(Edit tracking data)
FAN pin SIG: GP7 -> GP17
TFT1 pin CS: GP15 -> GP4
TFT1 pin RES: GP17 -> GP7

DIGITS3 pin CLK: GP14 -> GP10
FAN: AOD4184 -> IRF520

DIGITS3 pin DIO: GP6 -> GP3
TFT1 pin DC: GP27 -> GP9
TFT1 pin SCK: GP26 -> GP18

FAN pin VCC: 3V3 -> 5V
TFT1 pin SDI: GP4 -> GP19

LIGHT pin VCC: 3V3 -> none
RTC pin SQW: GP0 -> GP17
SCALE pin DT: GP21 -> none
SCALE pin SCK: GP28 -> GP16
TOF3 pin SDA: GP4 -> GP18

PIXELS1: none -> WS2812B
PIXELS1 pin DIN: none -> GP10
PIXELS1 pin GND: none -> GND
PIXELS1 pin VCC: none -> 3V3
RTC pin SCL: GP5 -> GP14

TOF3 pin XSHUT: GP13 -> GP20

What is being asked:
Make an exact copy of the records.

Solution for this exercise:
FAN pin SIG: GP7 -> GP17
TFT1 pin CS: GP15 -> GP4
TFT1 pin RES: GP17 -> GP7

DIGITS3 pin CLK: GP14 -> GP10
FAN: AOD4184 -> IRF520

DIGITS3 pin DIO: GP6 -> GP3
TFT1 pin DC: GP27 -> GP9
TFT1 pin SCK: GP26 -> GP18

FAN pin VCC: 3V3 -> 5V
TFT1 pin SDI: GP4 -> GP19

LIGHT pin VCC: 3V3 -> none
RTC pin SQW: GP0 -> GP17
SCALE pin DT: GP21 -> none
SCALE pin SCK: GP28 -> GP16
TOF3 pin SDA: GP4 -> GP18

PIXELS1: none -> WS2812B
PIXELS1 pin DIN: none -> GP10
PIXELS1 pin GND: none -> GND
PIXELS1 pin VCC: none -> 3V3
RTC pin SCL: GP5 -> GP14

TOF3 pin XSHUT: GP13 -> GP20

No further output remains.